== Segment start ==

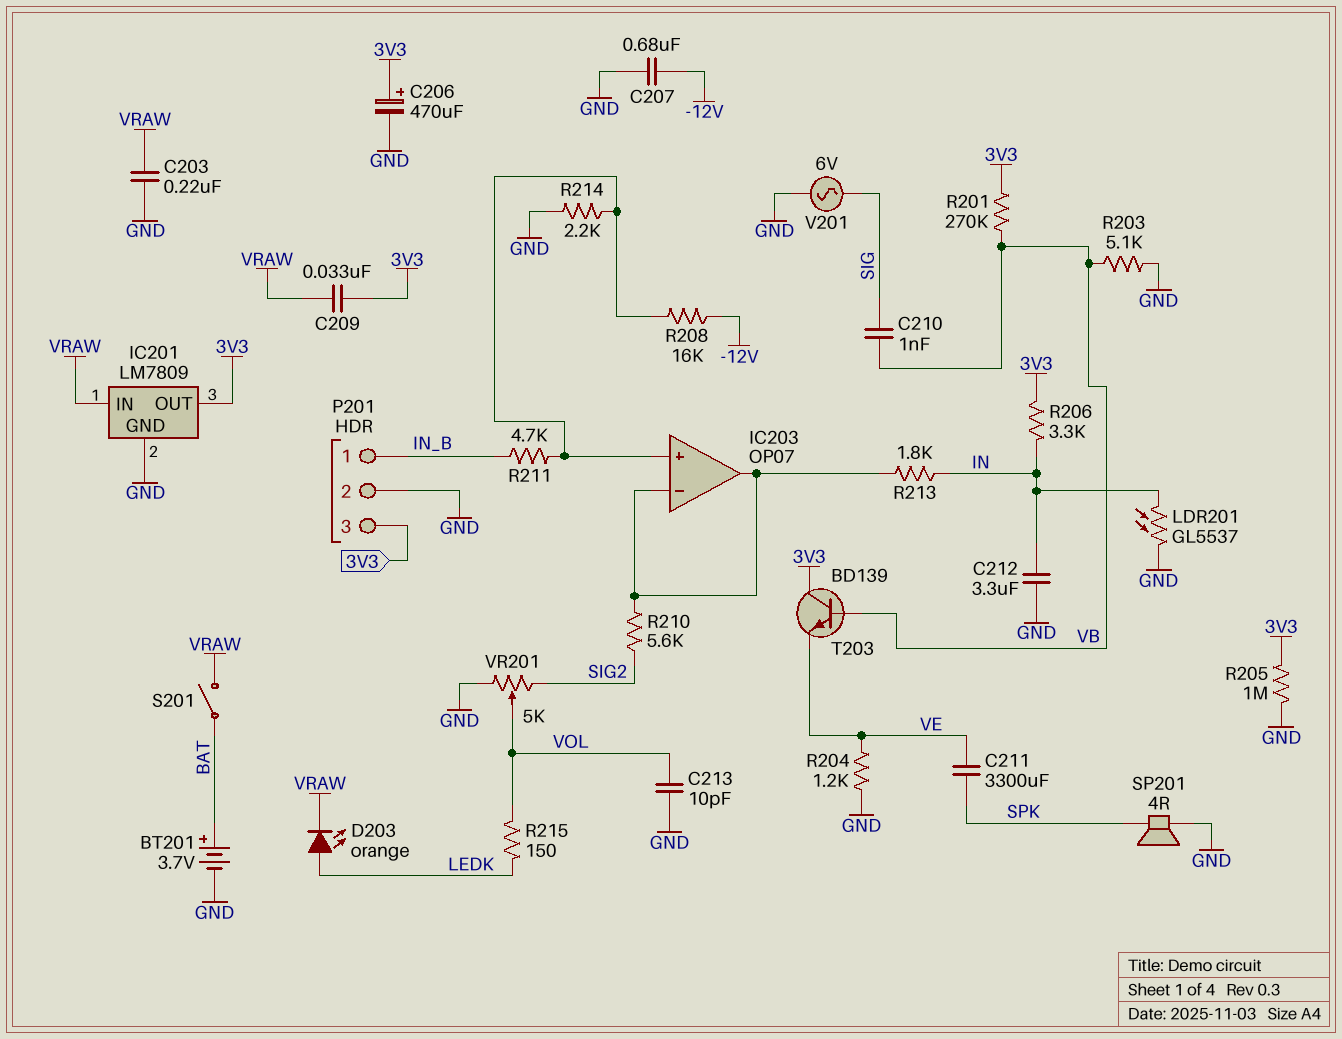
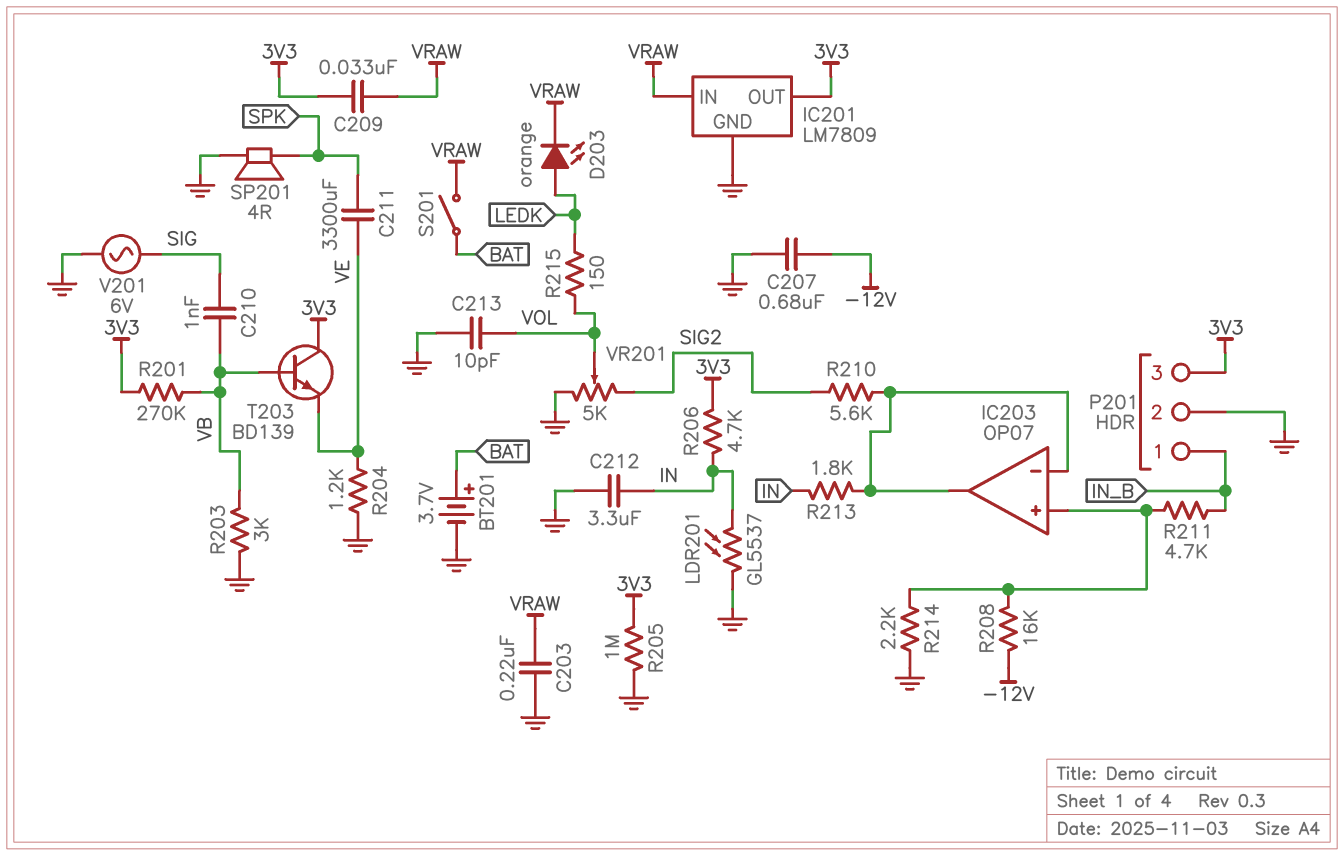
C206: 470uF (plus 3V3, minus GND) -> none
R203: 5.1k (GND, VB) -> 3k (GND, VB)
R206: 3.3k (3V3, IN) -> 4.7k (3V3, IN)

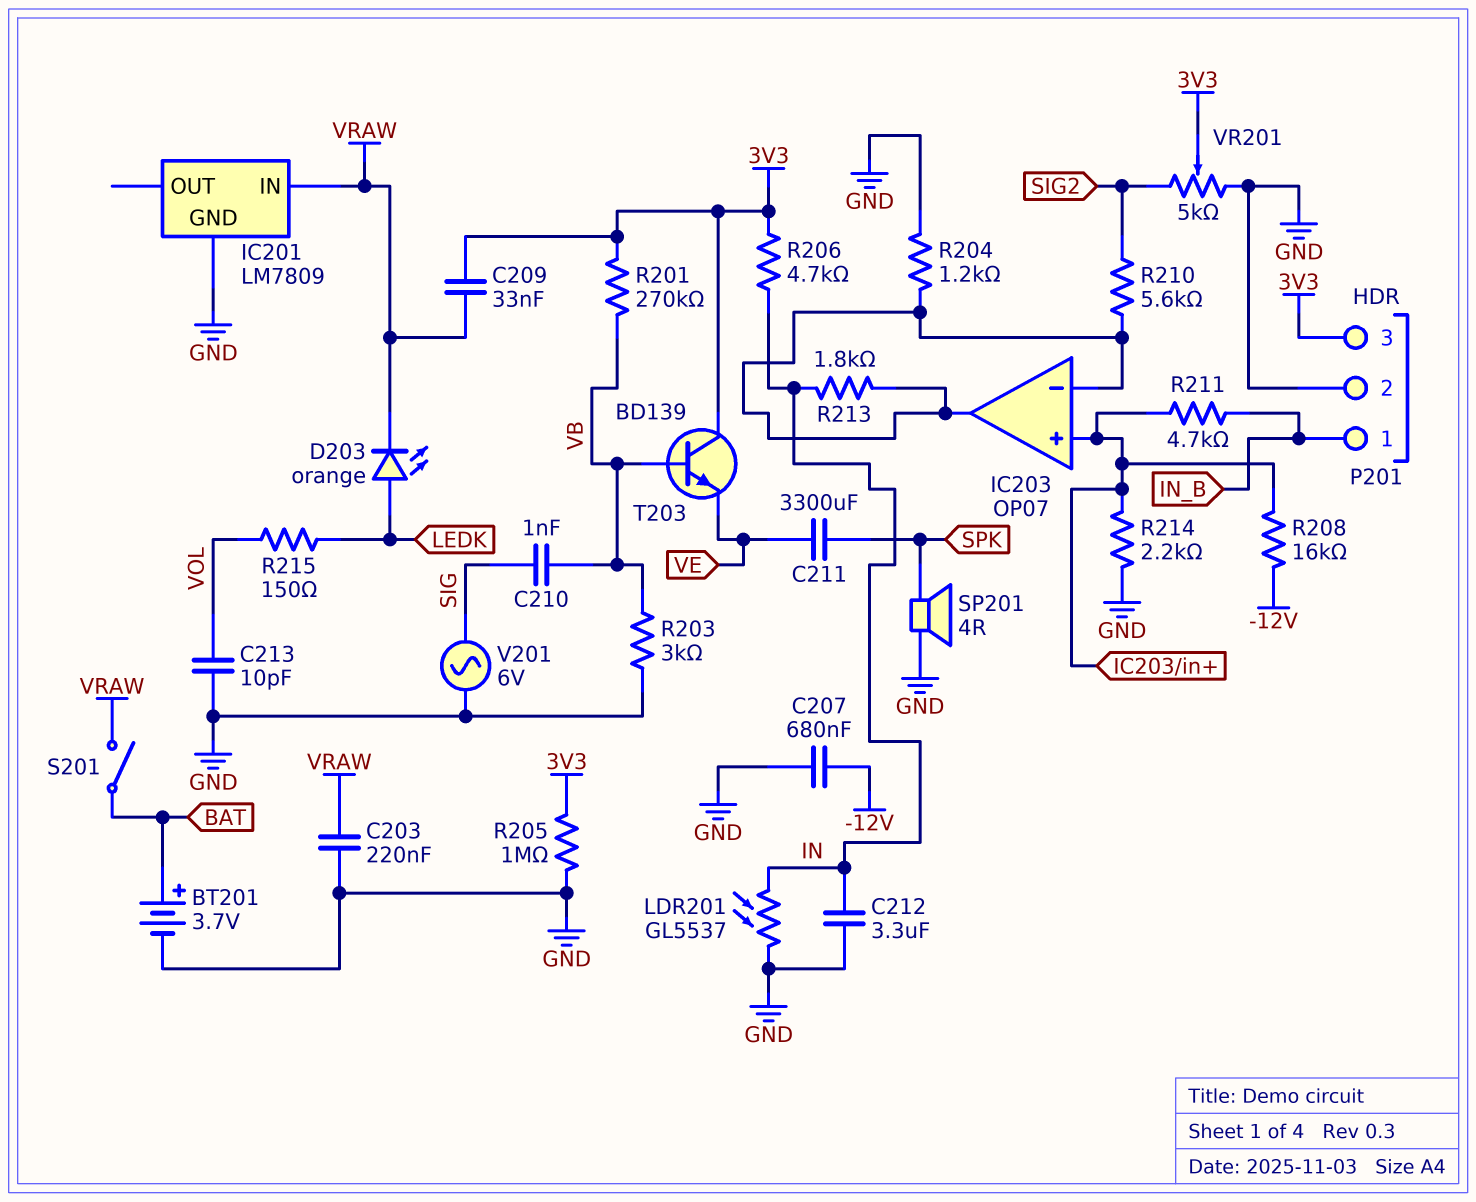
IC201 pin OUT: 3V3 -> none
R204: 1.2k (GND, VE) -> 1.2k (GND, IC203/in-)
VR201: 5k (GND, SIG2, wiper VOL) -> 5k (GND, SIG2, wiper 3V3)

== Segment end ==

- [PROBLEM TO SOLVE]: The pictures stay out; copy the rest of the data word for word.

- [SOLUTION TO THIS EXERCISE]:
C206: 470uF (plus 3V3, minus GND) -> none
R203: 5.1k (GND, VB) -> 3k (GND, VB)
R206: 3.3k (3V3, IN) -> 4.7k (3V3, IN)

IC201 pin OUT: 3V3 -> none
R204: 1.2k (GND, VE) -> 1.2k (GND, IC203/in-)
VR201: 5k (GND, SIG2, wiper VOL) -> 5k (GND, SIG2, wiper 3V3)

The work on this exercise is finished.